§ Stated problem
Reproduce the records verbatim from the line containing "cyan trapezoid: moved 8 px up" through the end of the records, both ends included. Omit the pictures from the output.

# # # #

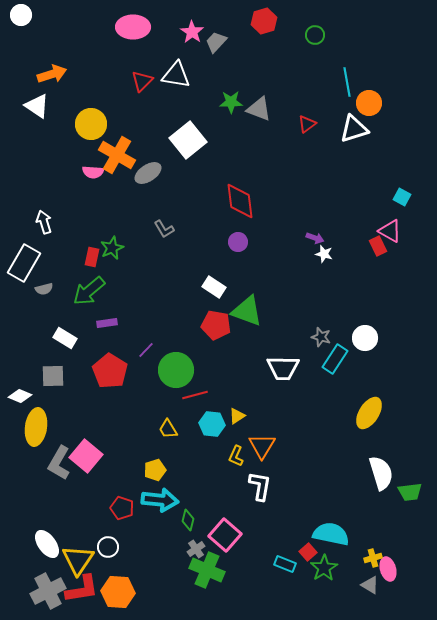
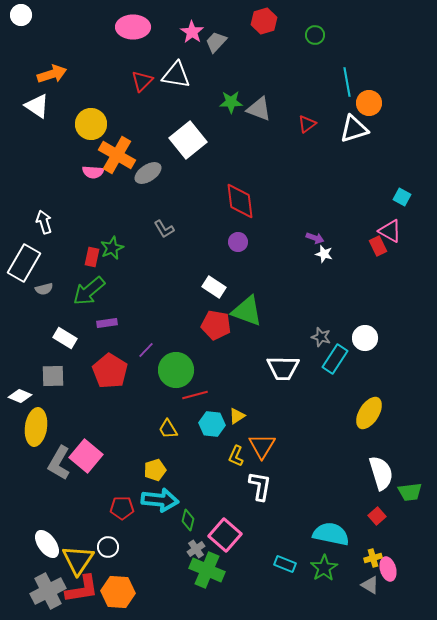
red pentagon at (122, 508): rotated 20 degrees counterclockwise
red square at (308, 552): moved 69 px right, 36 px up
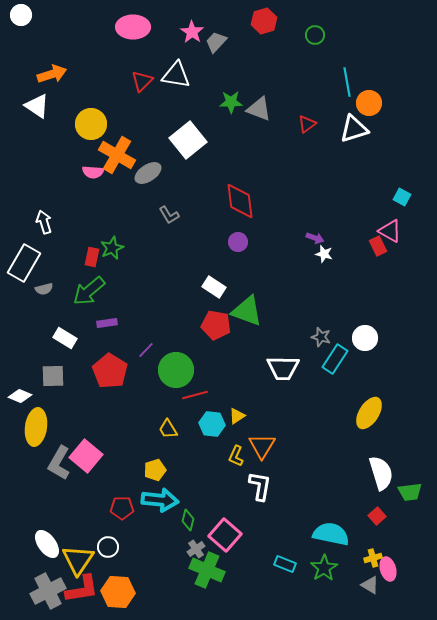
gray L-shape at (164, 229): moved 5 px right, 14 px up
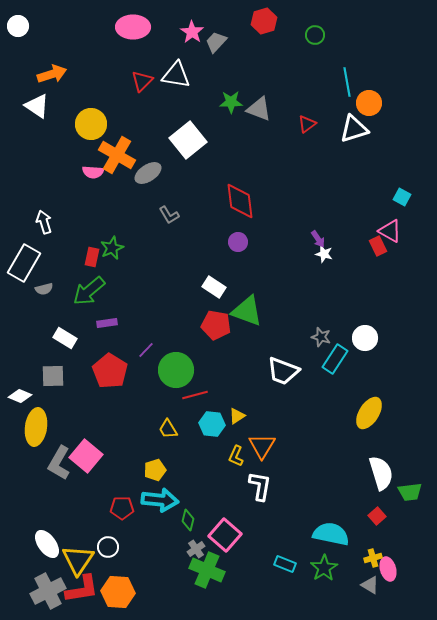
white circle at (21, 15): moved 3 px left, 11 px down
purple arrow at (315, 238): moved 3 px right, 1 px down; rotated 36 degrees clockwise
white trapezoid at (283, 368): moved 3 px down; rotated 20 degrees clockwise
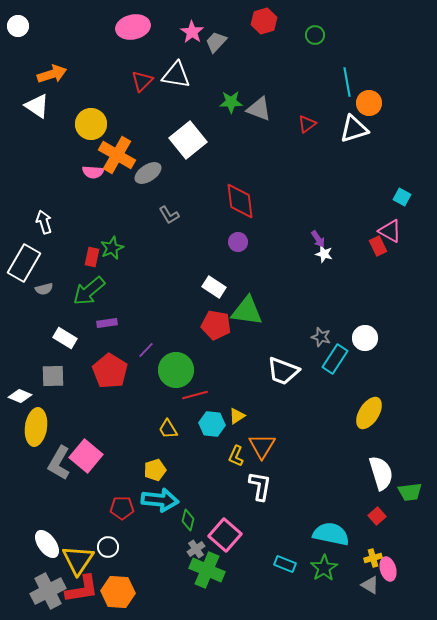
pink ellipse at (133, 27): rotated 12 degrees counterclockwise
green triangle at (247, 311): rotated 12 degrees counterclockwise
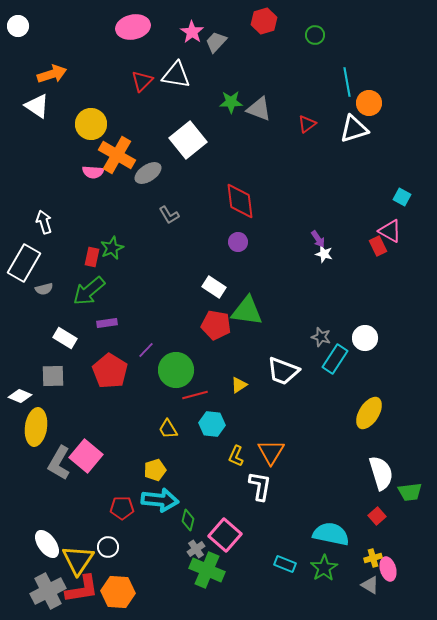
yellow triangle at (237, 416): moved 2 px right, 31 px up
orange triangle at (262, 446): moved 9 px right, 6 px down
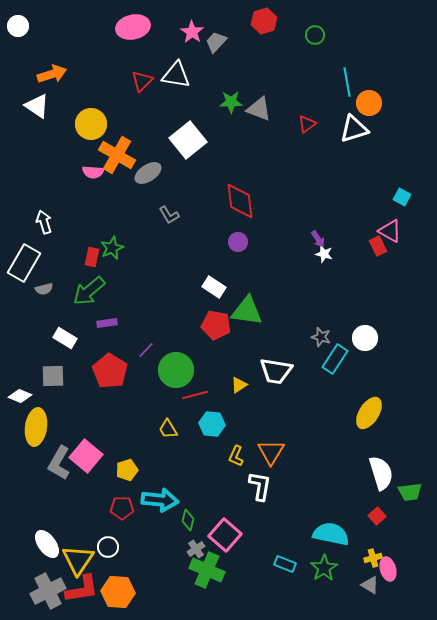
white trapezoid at (283, 371): moved 7 px left; rotated 12 degrees counterclockwise
yellow pentagon at (155, 470): moved 28 px left
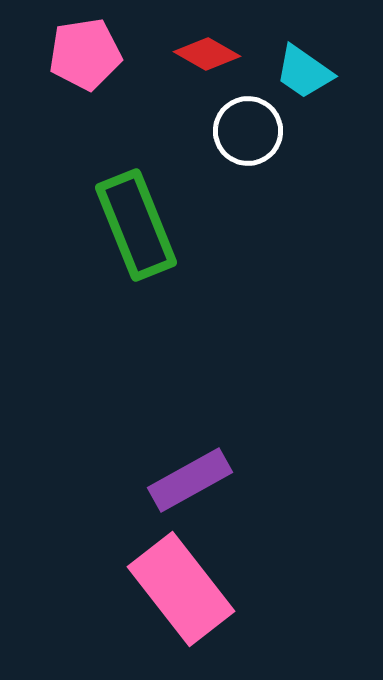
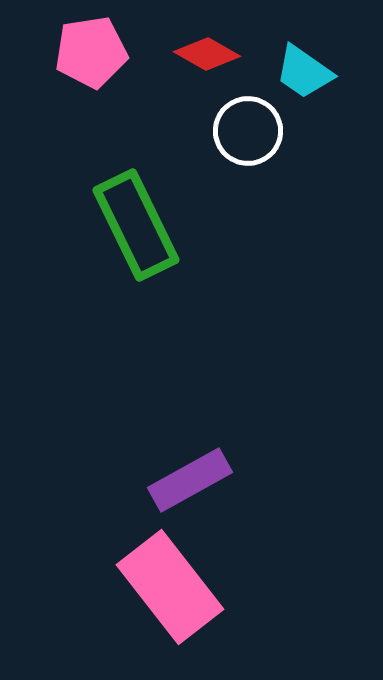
pink pentagon: moved 6 px right, 2 px up
green rectangle: rotated 4 degrees counterclockwise
pink rectangle: moved 11 px left, 2 px up
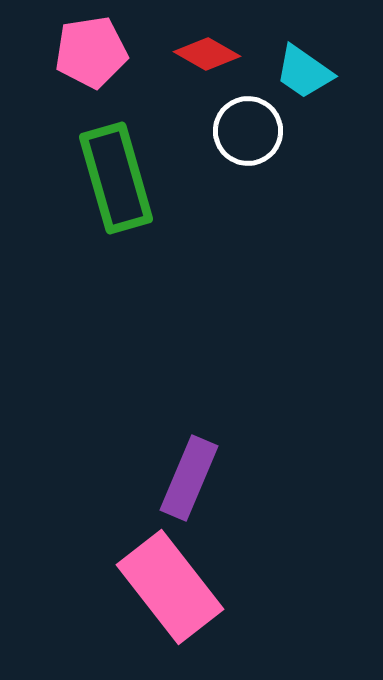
green rectangle: moved 20 px left, 47 px up; rotated 10 degrees clockwise
purple rectangle: moved 1 px left, 2 px up; rotated 38 degrees counterclockwise
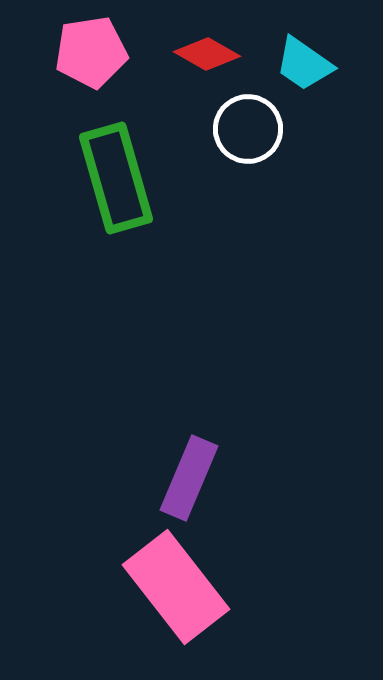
cyan trapezoid: moved 8 px up
white circle: moved 2 px up
pink rectangle: moved 6 px right
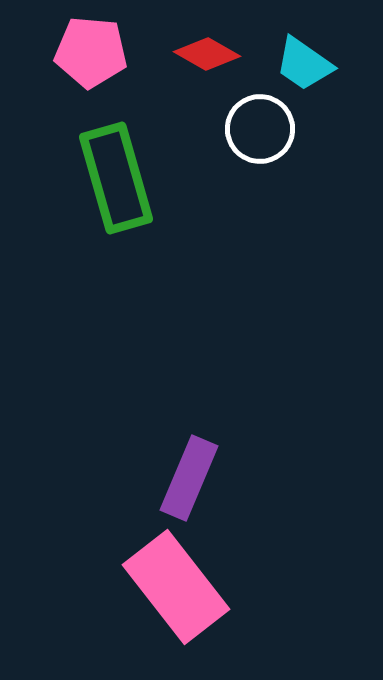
pink pentagon: rotated 14 degrees clockwise
white circle: moved 12 px right
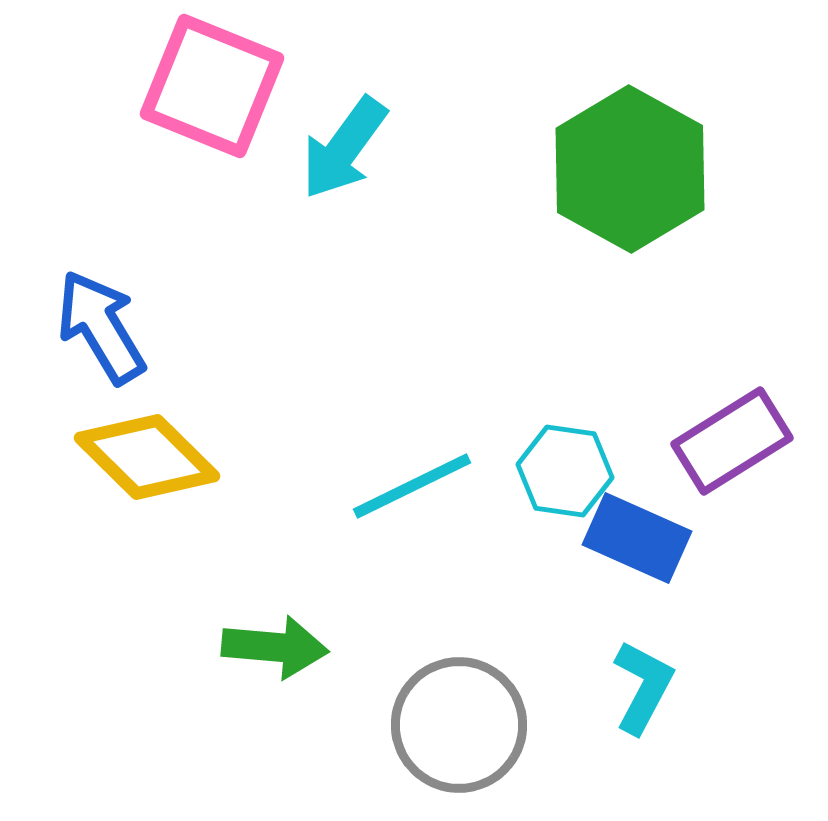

# # # #

§ Reply to the task
cyan trapezoid: moved 8 px up
white circle: moved 2 px up
pink rectangle: moved 6 px right
pink pentagon: rotated 14 degrees clockwise
white circle: moved 12 px right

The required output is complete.